**Information**

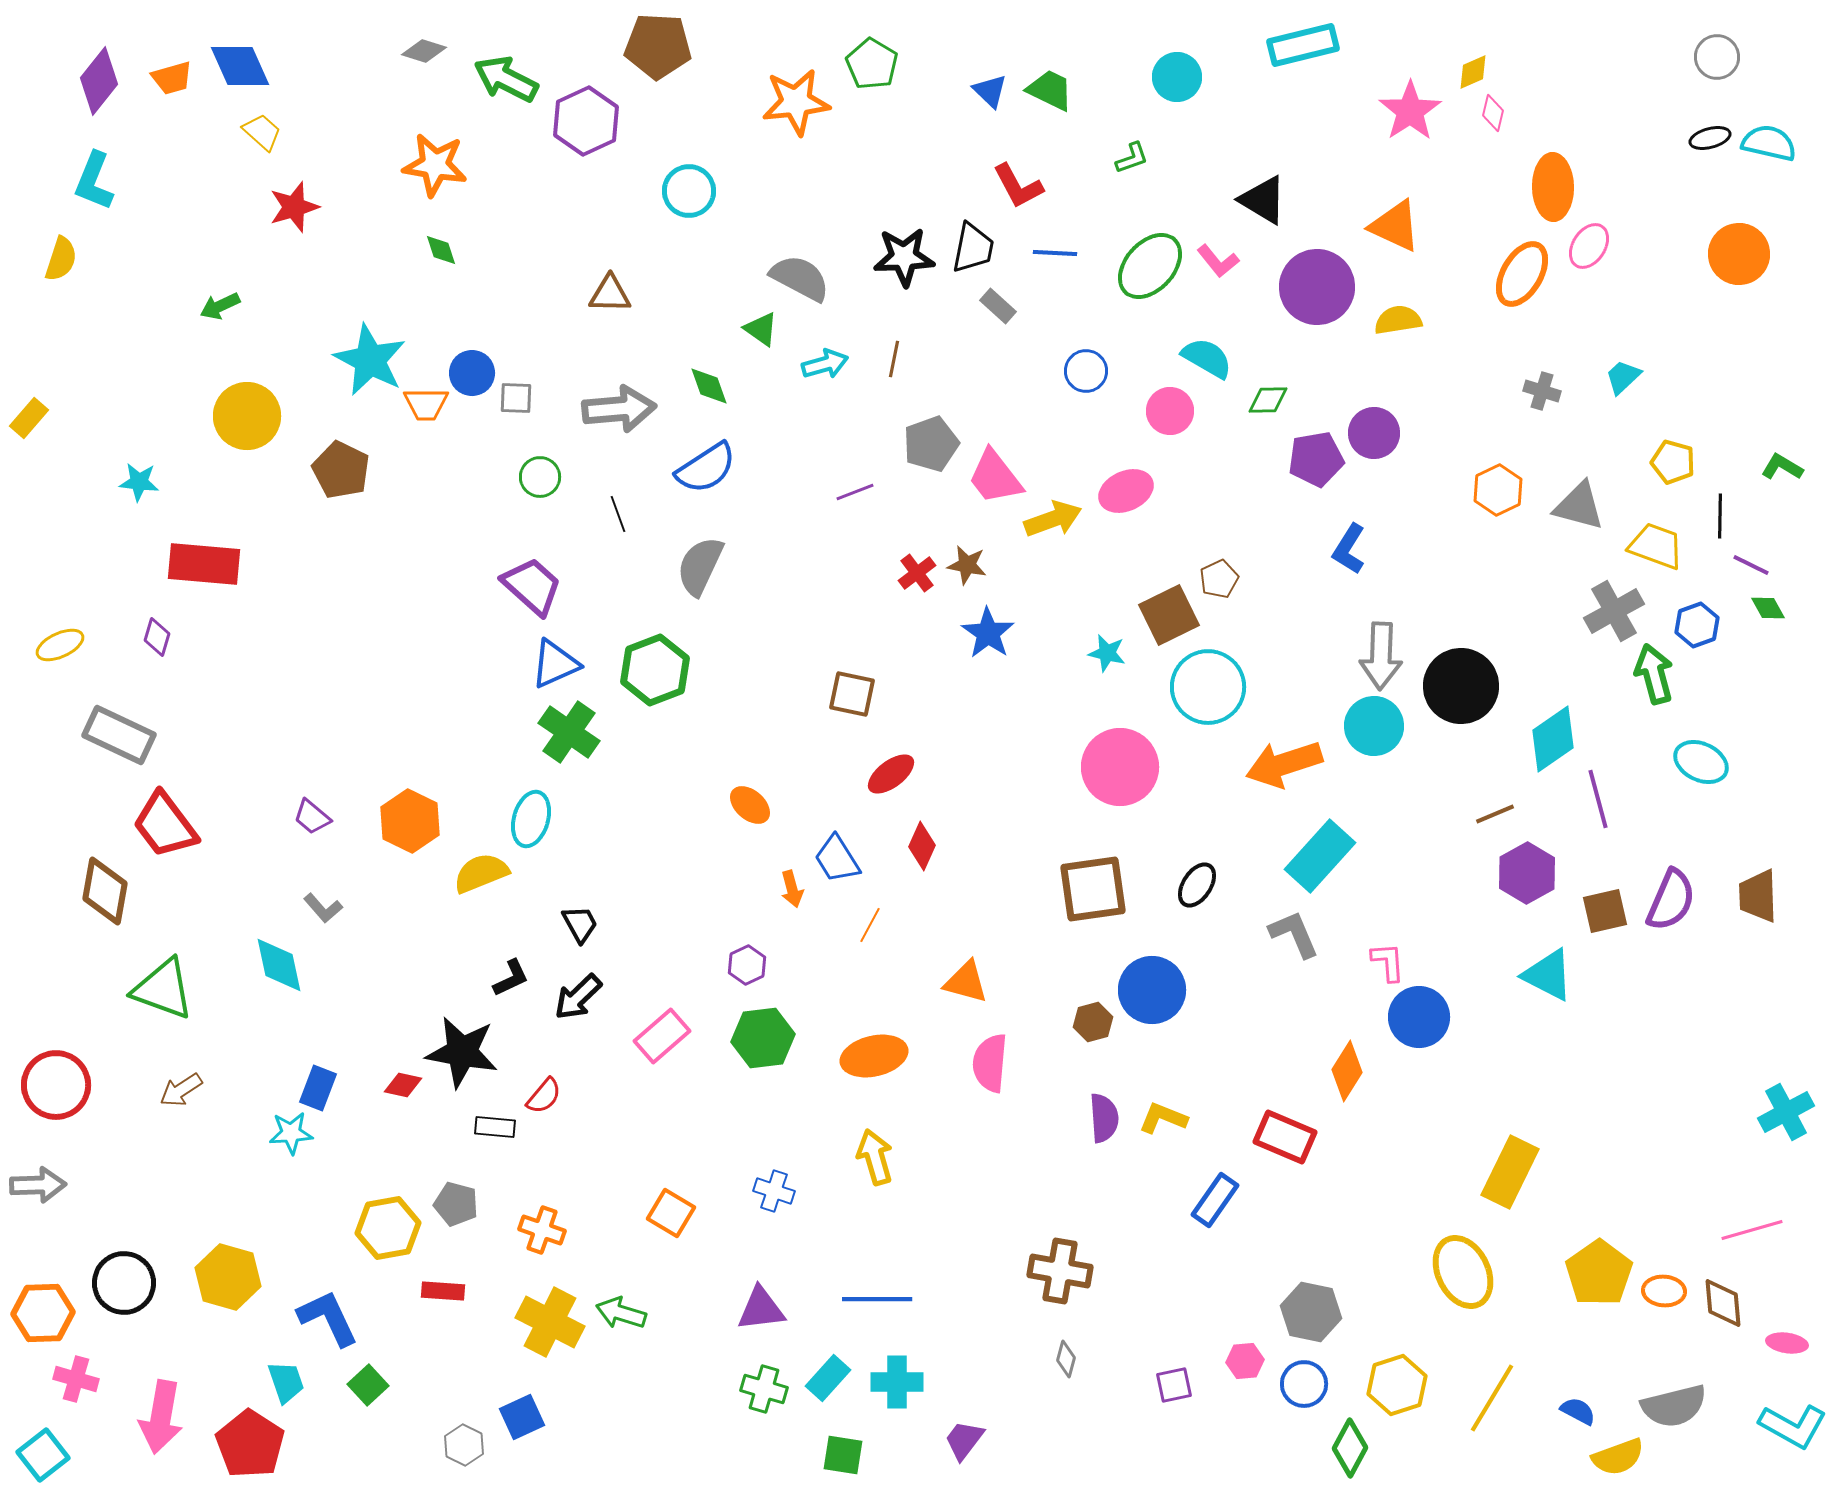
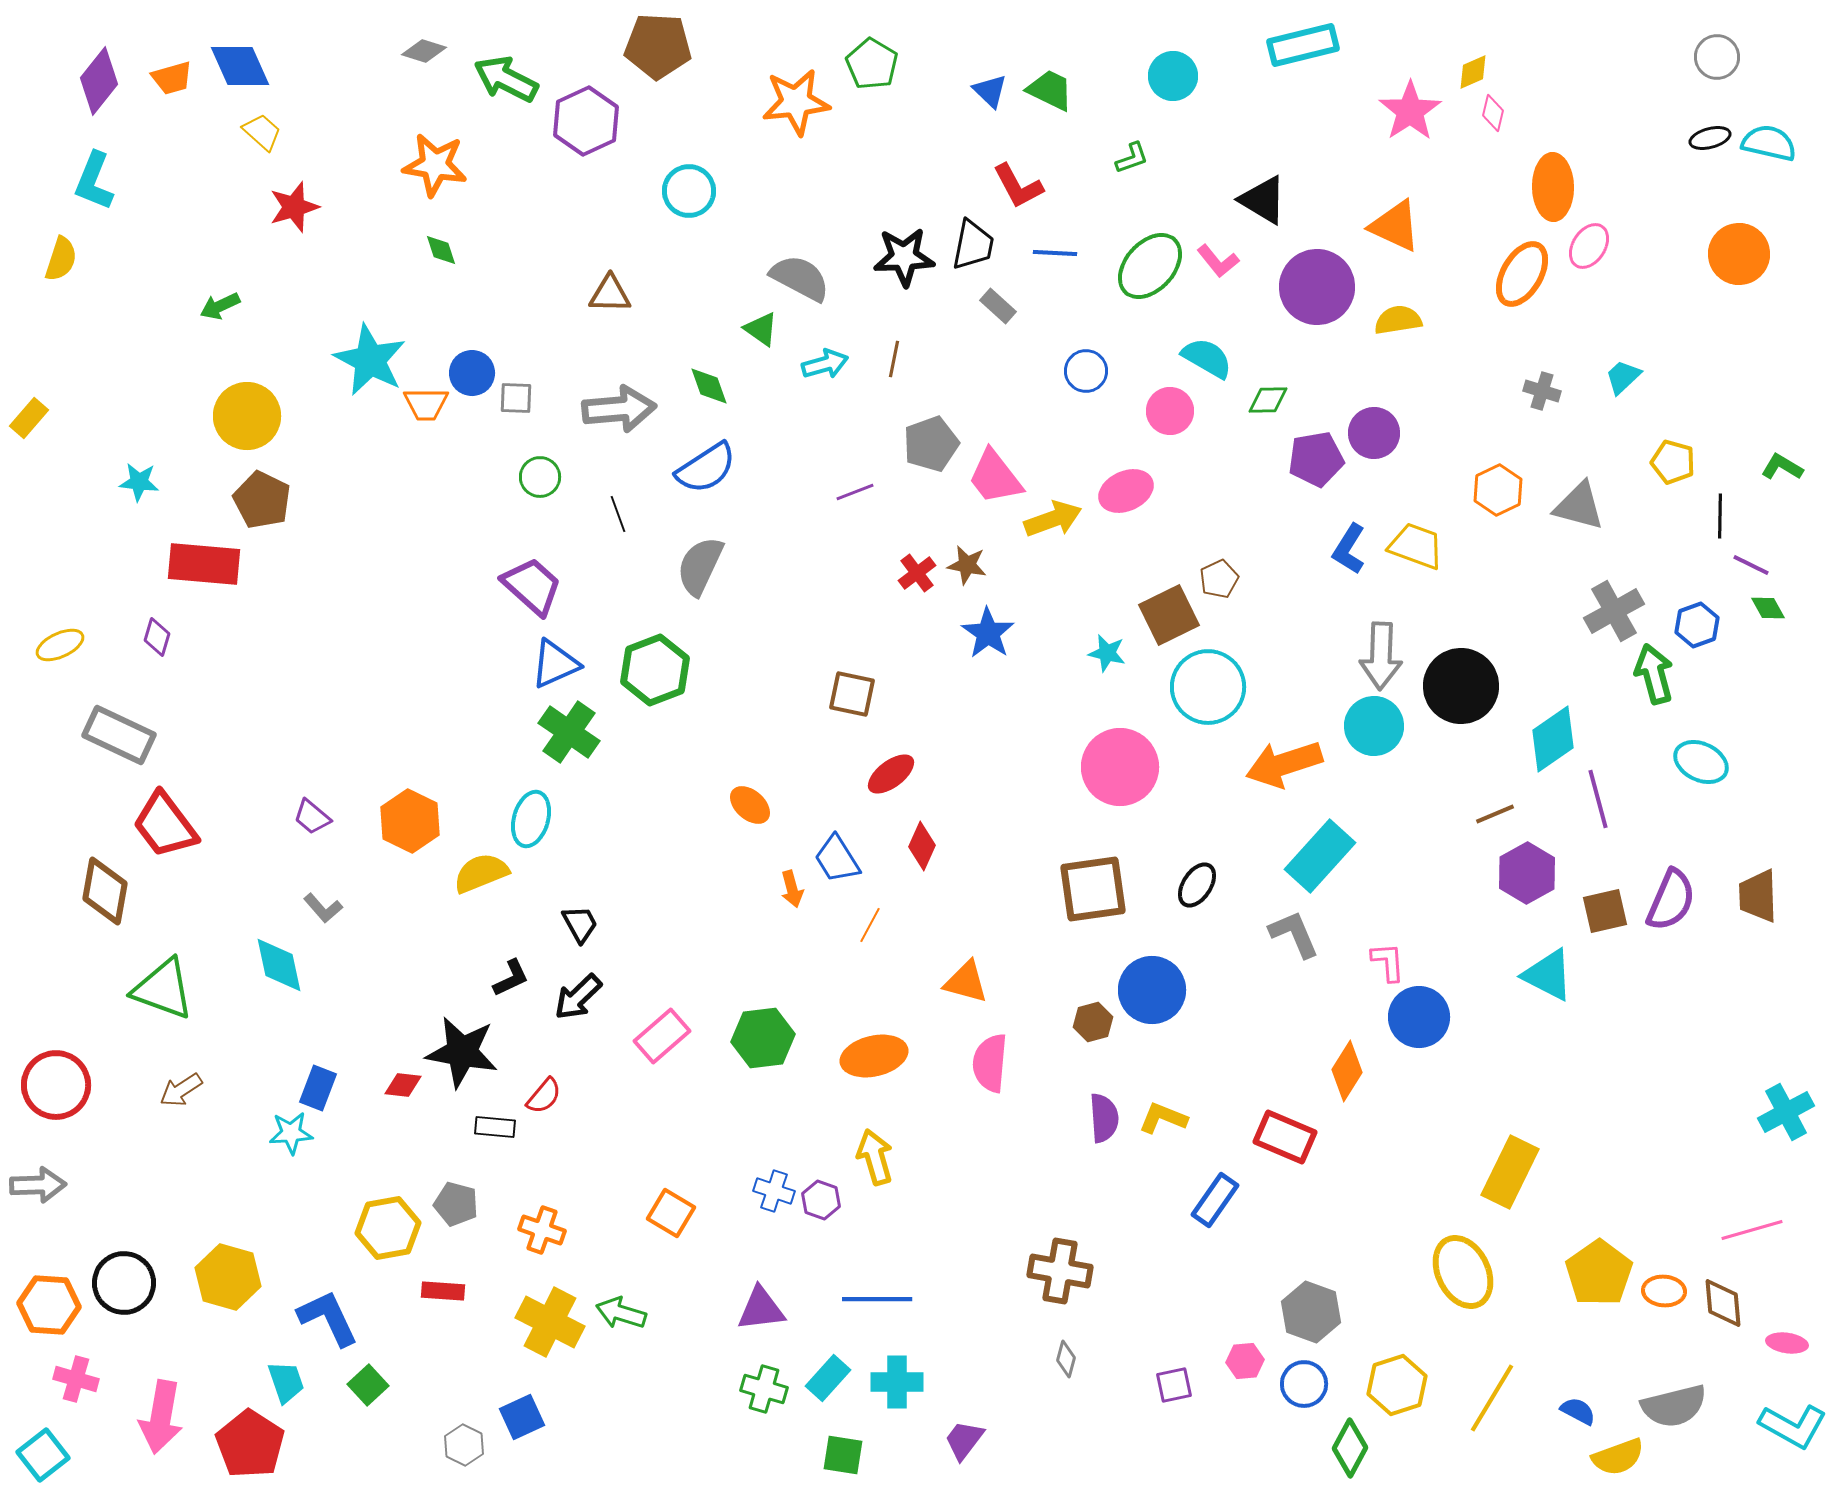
cyan circle at (1177, 77): moved 4 px left, 1 px up
black trapezoid at (973, 248): moved 3 px up
brown pentagon at (341, 470): moved 79 px left, 30 px down
yellow trapezoid at (1656, 546): moved 240 px left
purple hexagon at (747, 965): moved 74 px right, 235 px down; rotated 15 degrees counterclockwise
red diamond at (403, 1085): rotated 6 degrees counterclockwise
gray hexagon at (1311, 1312): rotated 8 degrees clockwise
orange hexagon at (43, 1313): moved 6 px right, 8 px up; rotated 6 degrees clockwise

**Problem to solve**
Return exactly the lines from the one containing "brown pentagon at" through the last line of the records above, both included, and nothing else.

**The answer**
brown pentagon at (341, 470): moved 79 px left, 30 px down
yellow trapezoid at (1656, 546): moved 240 px left
purple hexagon at (747, 965): moved 74 px right, 235 px down; rotated 15 degrees counterclockwise
red diamond at (403, 1085): rotated 6 degrees counterclockwise
gray hexagon at (1311, 1312): rotated 8 degrees clockwise
orange hexagon at (43, 1313): moved 6 px right, 8 px up; rotated 6 degrees clockwise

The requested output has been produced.